§ **ACTIVITY**: Your answer should consist of all lines in the listing that hold the word "pink".

§ **THE DATA**:
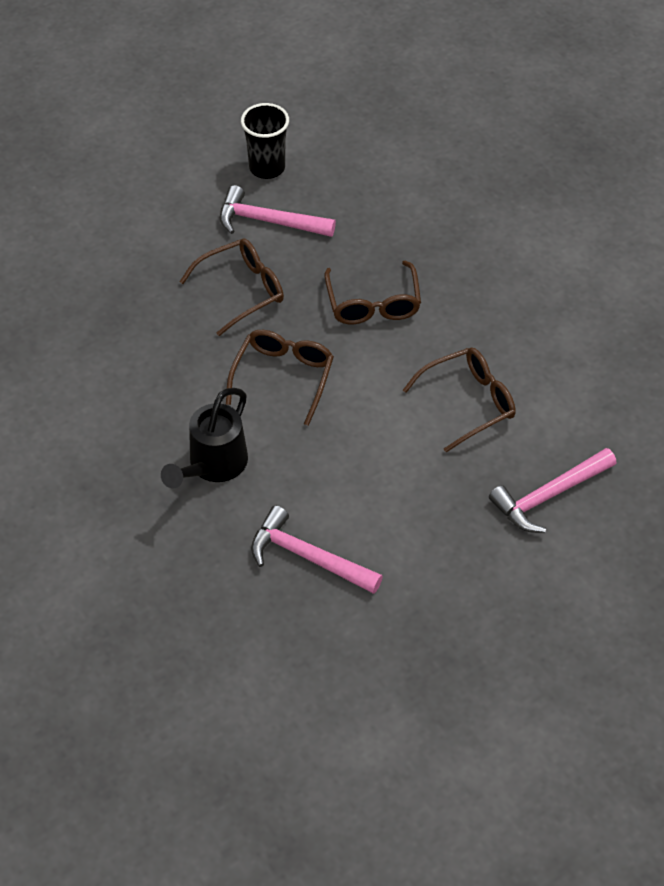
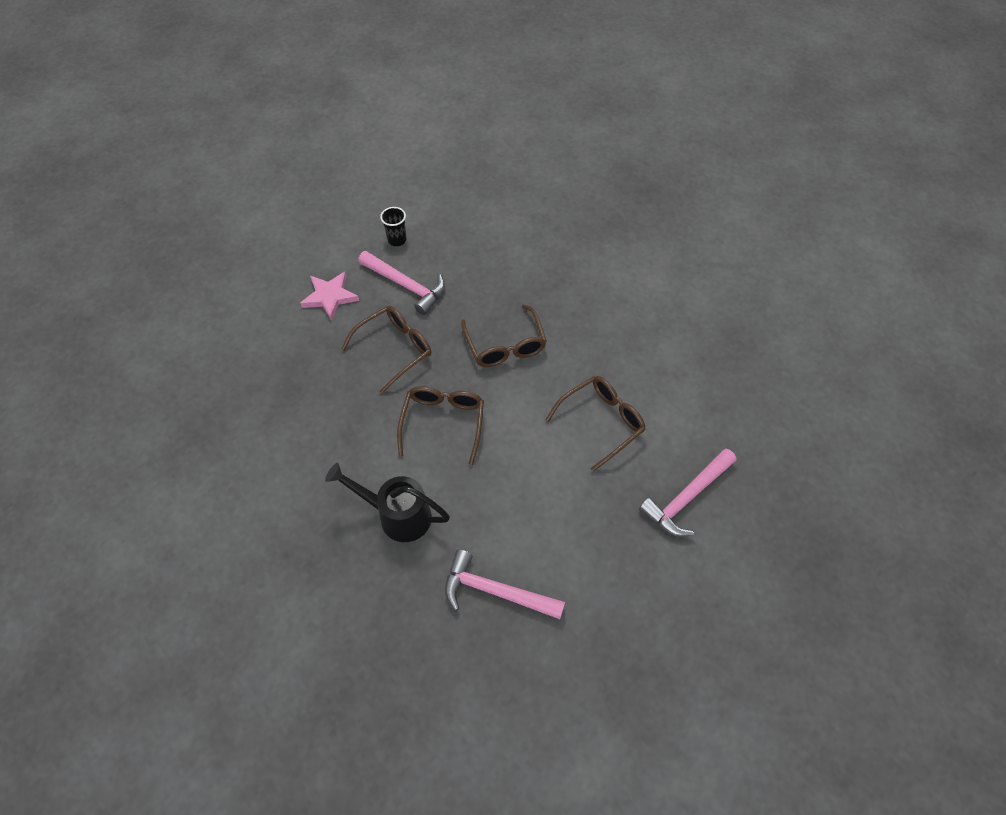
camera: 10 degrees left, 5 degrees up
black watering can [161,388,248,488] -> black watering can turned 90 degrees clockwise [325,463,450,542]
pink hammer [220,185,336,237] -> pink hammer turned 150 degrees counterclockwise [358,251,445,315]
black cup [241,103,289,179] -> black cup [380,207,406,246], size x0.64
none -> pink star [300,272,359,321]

§ **RESULT OF THE TASK**:
pink hammer [220,185,336,237] -> pink hammer turned 150 degrees counterclockwise [358,251,445,315]
none -> pink star [300,272,359,321]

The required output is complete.